EXTRACTED INFORMATION —
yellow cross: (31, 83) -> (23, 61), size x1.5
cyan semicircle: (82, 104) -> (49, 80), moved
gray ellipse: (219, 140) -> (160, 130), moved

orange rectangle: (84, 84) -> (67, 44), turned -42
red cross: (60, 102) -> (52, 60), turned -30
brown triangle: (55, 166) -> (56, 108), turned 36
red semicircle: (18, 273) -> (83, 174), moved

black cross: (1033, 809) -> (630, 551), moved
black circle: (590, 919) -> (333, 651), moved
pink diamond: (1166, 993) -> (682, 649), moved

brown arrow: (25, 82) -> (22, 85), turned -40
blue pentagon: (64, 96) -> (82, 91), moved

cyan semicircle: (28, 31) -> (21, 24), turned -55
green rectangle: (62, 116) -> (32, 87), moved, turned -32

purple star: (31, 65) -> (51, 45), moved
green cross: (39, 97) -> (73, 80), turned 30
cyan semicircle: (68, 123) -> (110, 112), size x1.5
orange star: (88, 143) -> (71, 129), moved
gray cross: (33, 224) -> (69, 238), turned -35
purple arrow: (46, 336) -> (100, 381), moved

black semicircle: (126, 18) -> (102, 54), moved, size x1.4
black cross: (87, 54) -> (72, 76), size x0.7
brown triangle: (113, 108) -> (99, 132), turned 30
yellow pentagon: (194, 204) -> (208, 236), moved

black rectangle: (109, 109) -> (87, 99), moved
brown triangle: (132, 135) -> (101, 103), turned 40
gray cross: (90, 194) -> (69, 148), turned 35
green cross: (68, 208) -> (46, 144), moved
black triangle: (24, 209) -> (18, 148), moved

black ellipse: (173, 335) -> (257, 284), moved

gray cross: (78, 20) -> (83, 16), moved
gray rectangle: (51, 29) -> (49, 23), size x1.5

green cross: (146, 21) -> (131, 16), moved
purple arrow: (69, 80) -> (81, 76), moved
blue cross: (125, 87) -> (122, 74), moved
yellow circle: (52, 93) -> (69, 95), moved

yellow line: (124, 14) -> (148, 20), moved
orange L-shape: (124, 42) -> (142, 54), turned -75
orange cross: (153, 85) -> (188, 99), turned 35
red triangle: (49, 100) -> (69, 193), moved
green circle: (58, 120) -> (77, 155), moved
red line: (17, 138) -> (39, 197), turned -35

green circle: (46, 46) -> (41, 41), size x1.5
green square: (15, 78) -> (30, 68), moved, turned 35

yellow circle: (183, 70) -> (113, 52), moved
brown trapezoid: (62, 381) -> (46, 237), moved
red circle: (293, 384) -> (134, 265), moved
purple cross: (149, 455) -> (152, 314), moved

WHAT IS REQUIRED —
What you give back should be exactly the lines of the data above from the line with "green rectangle: (62, 116)" through the line with "orange star: (88, 143) -> (71, 129), moved", both of those included, and nothing more.

TASK ANSWER —
green rectangle: (62, 116) -> (32, 87), moved, turned -32

purple star: (31, 65) -> (51, 45), moved
green cross: (39, 97) -> (73, 80), turned 30
cyan semicircle: (68, 123) -> (110, 112), size x1.5
orange star: (88, 143) -> (71, 129), moved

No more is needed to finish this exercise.